▶ Source material:
*-*-*
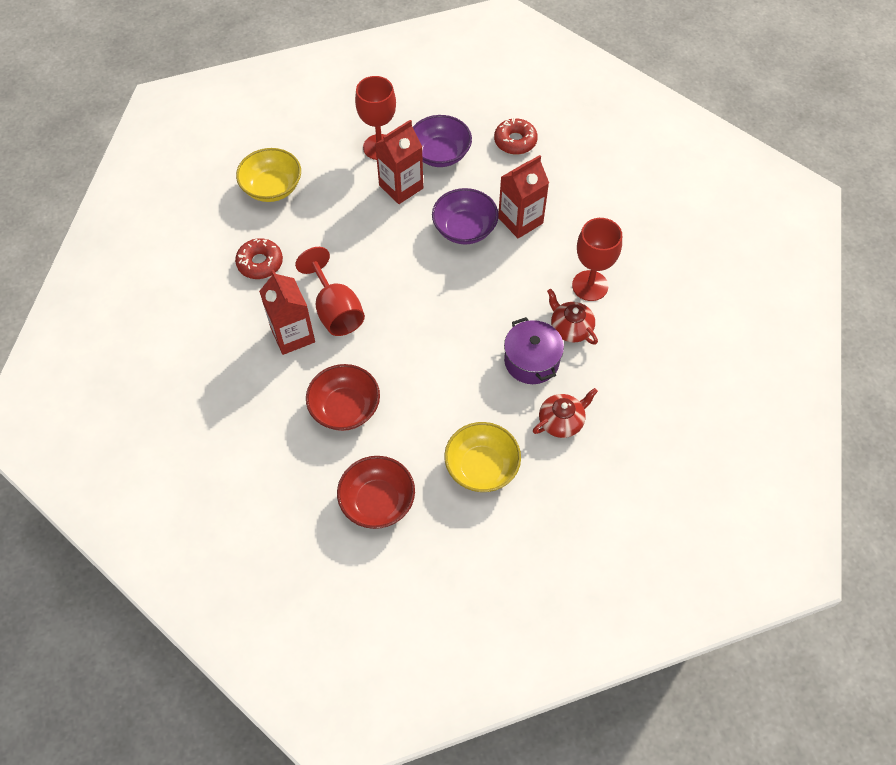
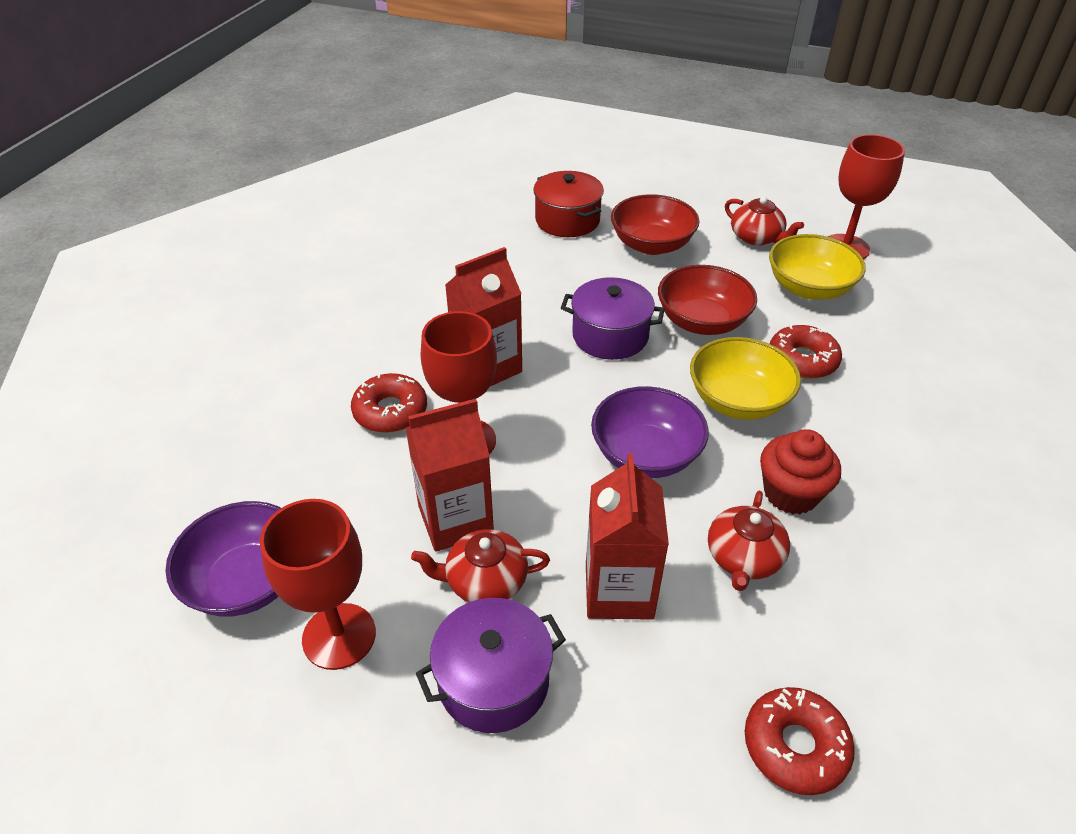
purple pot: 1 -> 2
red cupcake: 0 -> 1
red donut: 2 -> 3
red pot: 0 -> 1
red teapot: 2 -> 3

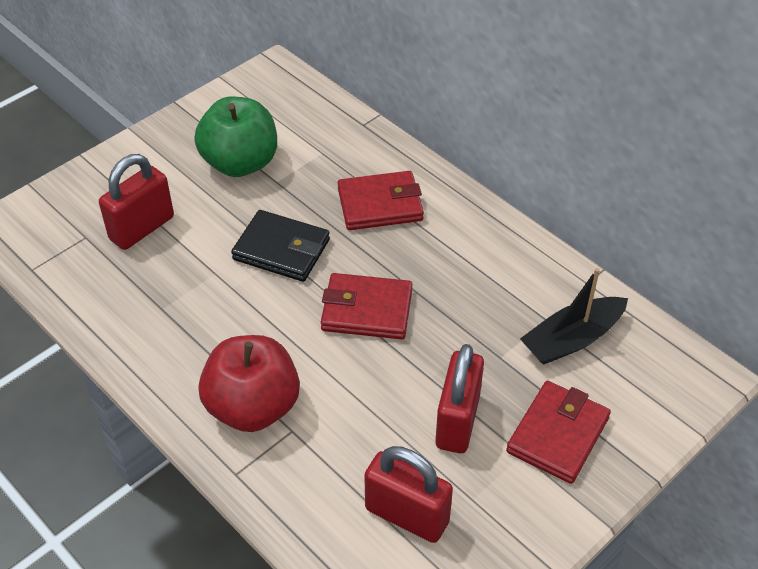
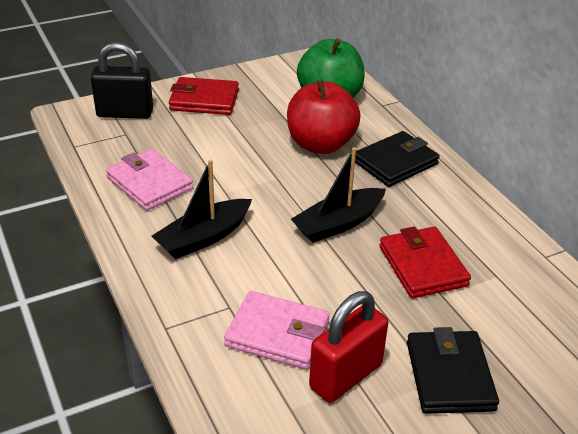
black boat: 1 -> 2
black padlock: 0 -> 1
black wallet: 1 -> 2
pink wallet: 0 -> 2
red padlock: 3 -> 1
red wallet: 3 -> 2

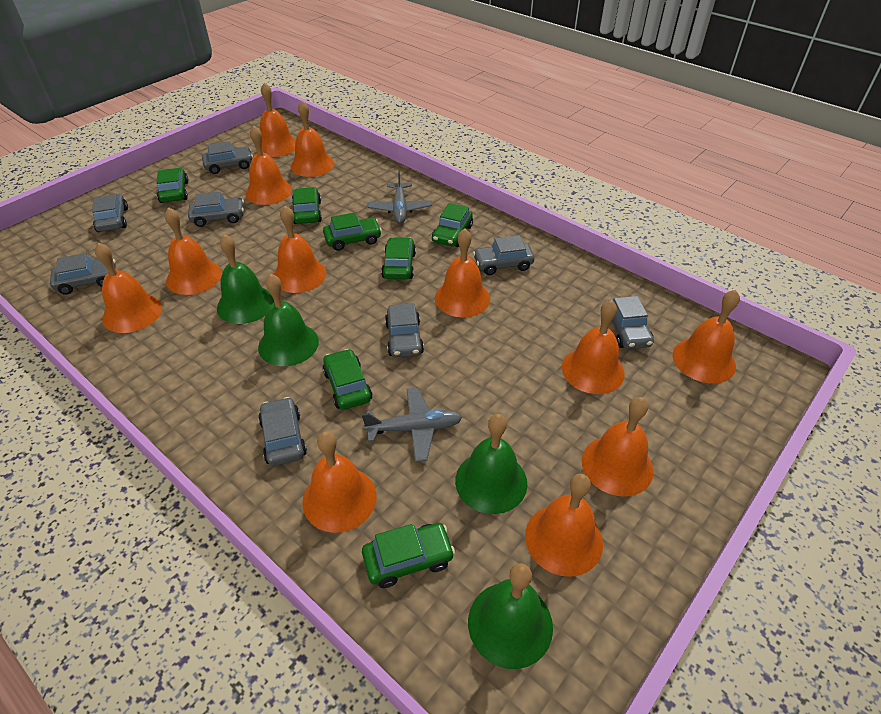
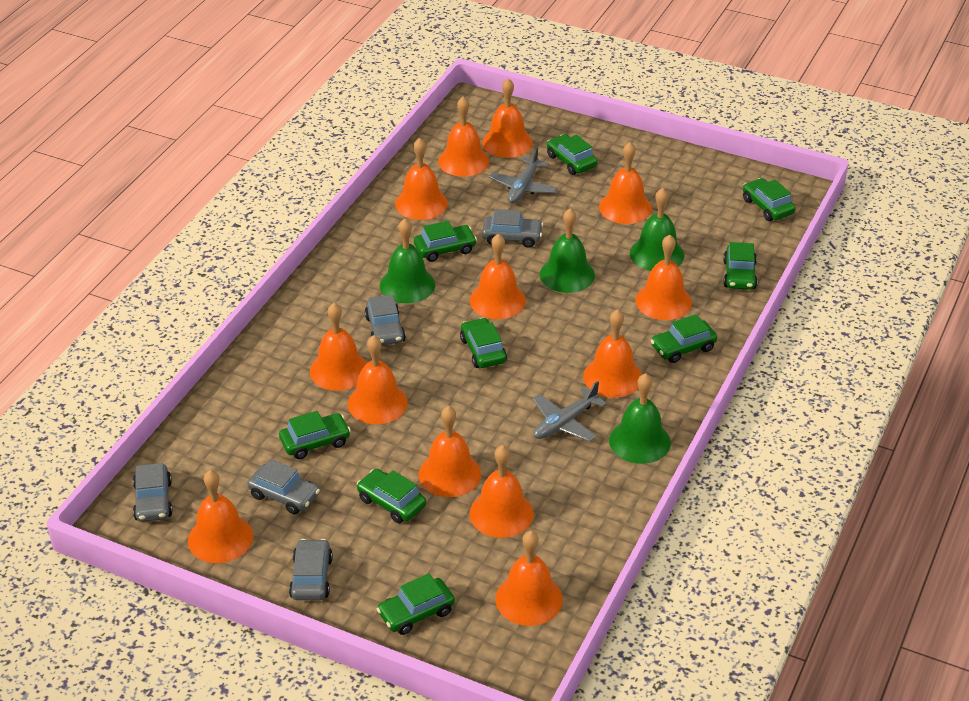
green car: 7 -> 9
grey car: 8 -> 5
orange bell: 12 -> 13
*-*-*
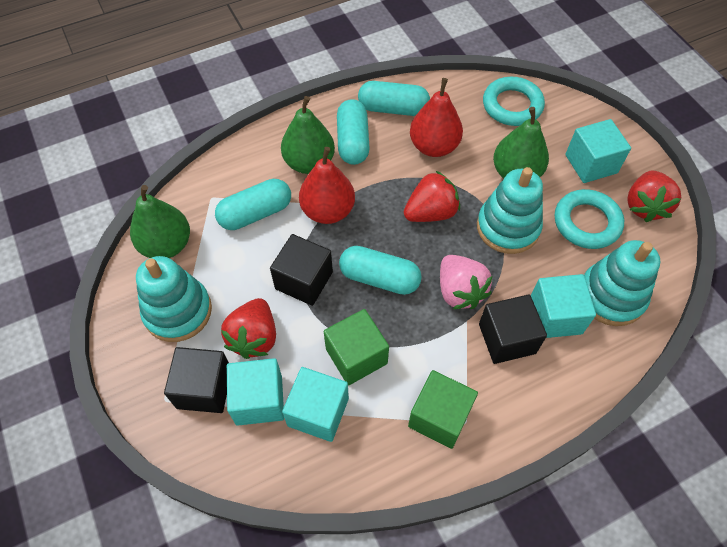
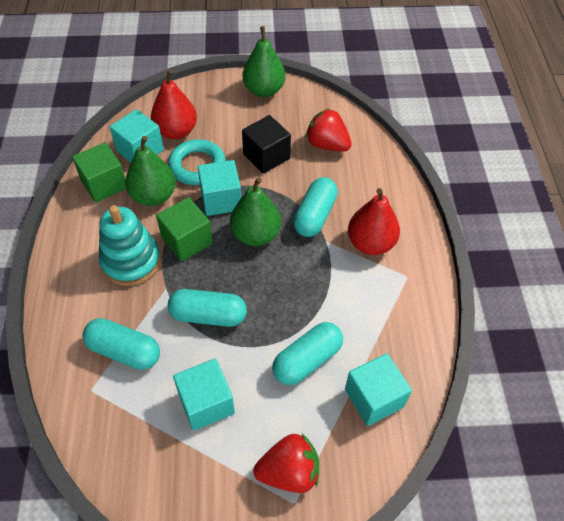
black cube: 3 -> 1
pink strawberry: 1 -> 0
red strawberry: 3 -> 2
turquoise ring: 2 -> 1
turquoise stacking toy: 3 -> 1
*-*-*
▶ What you should do: Working from the entries above, please transcribe only the lines from the line with "black wallet: 1 -> 2" through the line with "orange bell: 12 -> 13", exactly, with both end lines and without pictures.

▶ Solved problem:
black wallet: 1 -> 2
pink wallet: 0 -> 2
red padlock: 3 -> 1
red wallet: 3 -> 2

green car: 7 -> 9
grey car: 8 -> 5
orange bell: 12 -> 13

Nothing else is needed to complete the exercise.